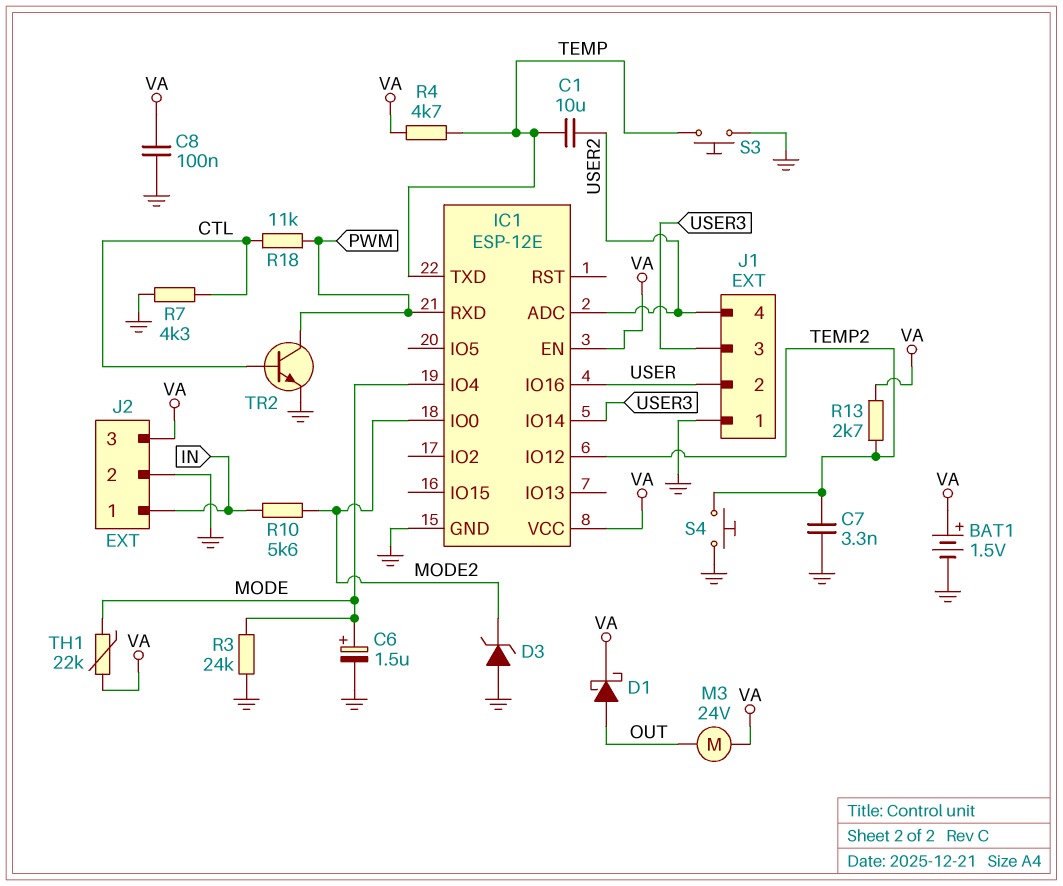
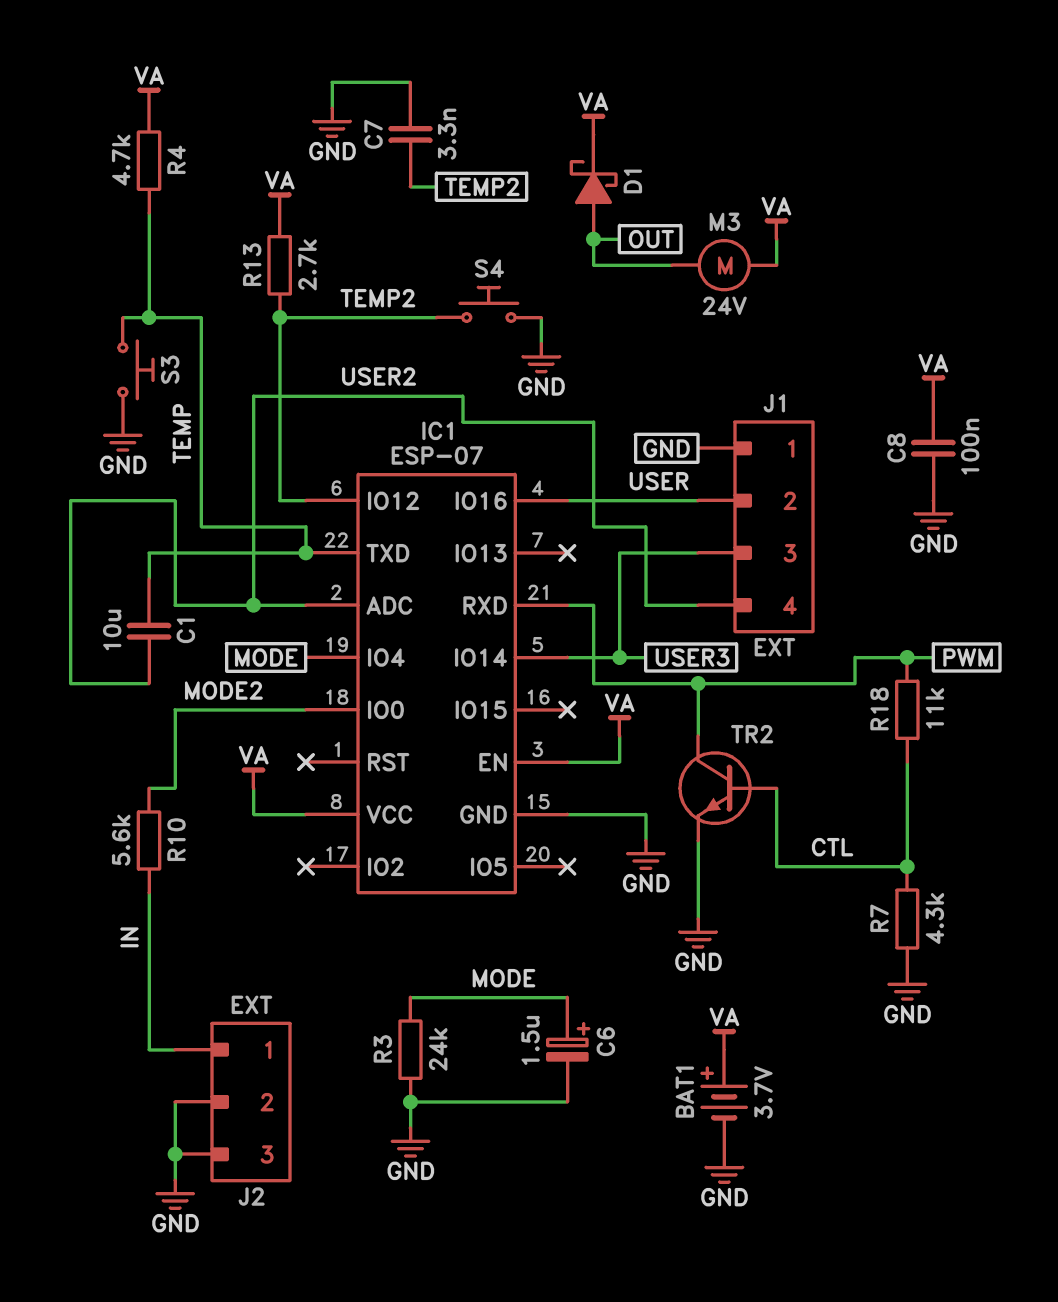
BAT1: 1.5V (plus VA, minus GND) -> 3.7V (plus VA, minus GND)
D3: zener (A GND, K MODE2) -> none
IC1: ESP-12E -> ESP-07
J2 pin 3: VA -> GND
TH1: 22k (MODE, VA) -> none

--

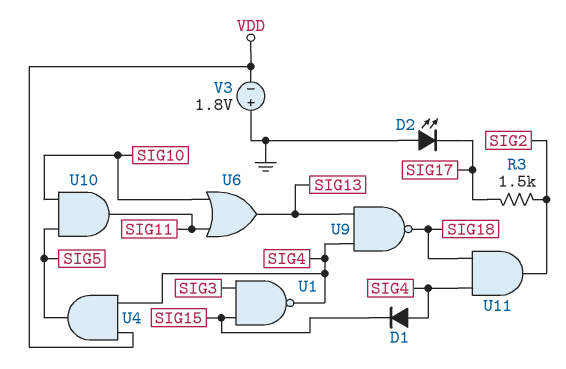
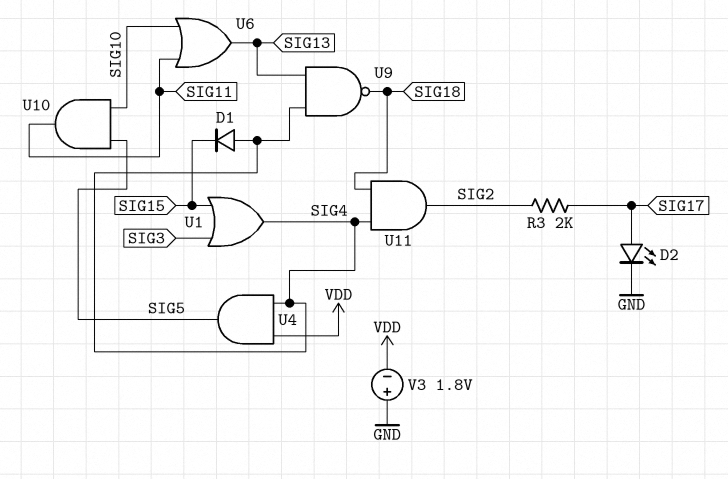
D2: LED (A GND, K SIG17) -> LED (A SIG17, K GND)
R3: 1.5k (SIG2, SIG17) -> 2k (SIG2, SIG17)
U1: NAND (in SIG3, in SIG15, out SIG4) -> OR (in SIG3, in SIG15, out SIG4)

==

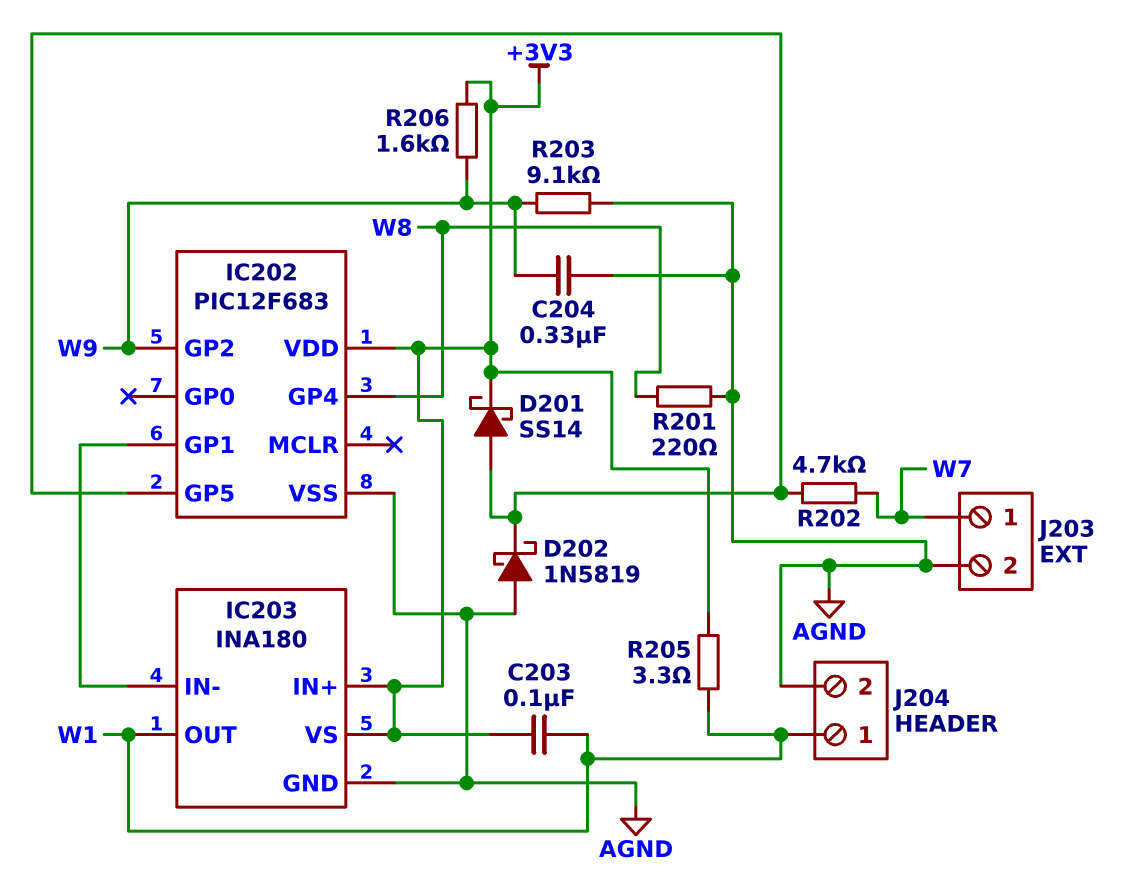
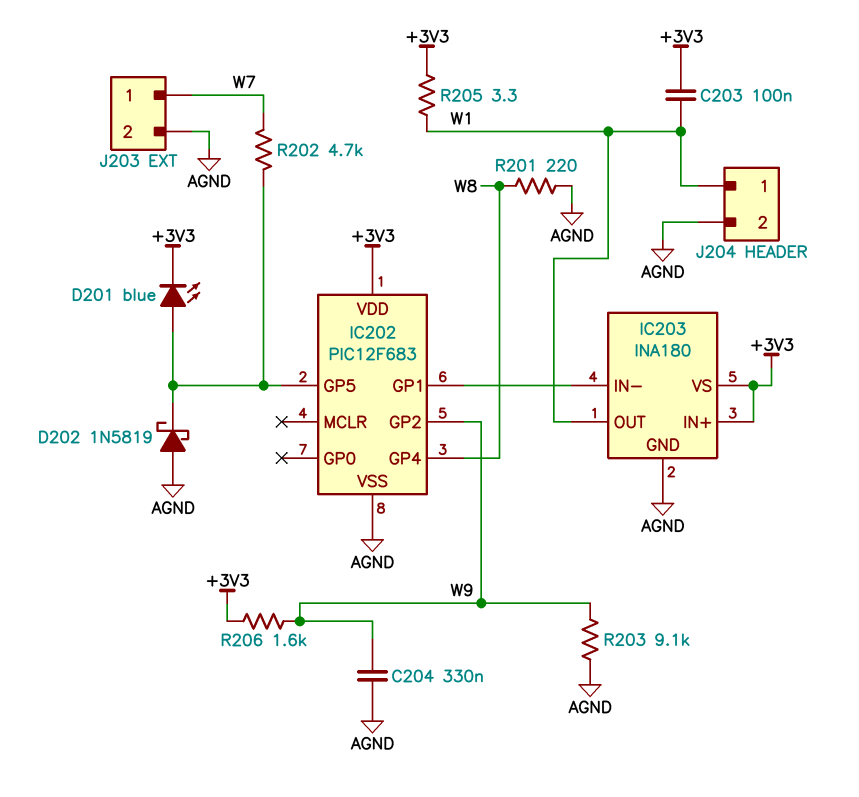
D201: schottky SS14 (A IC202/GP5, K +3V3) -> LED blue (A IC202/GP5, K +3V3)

* _EXERCISE DESCRIPTION_:
Retype exactly the lines above, from the one with "D3: zener (A GND, K MODE2) -> none" through the one with "TH1: 22k (MODE, VA) -> none", inclusive.

* _SOLUTION TO THE EXERCISE_:
D3: zener (A GND, K MODE2) -> none
IC1: ESP-12E -> ESP-07
J2 pin 3: VA -> GND
TH1: 22k (MODE, VA) -> none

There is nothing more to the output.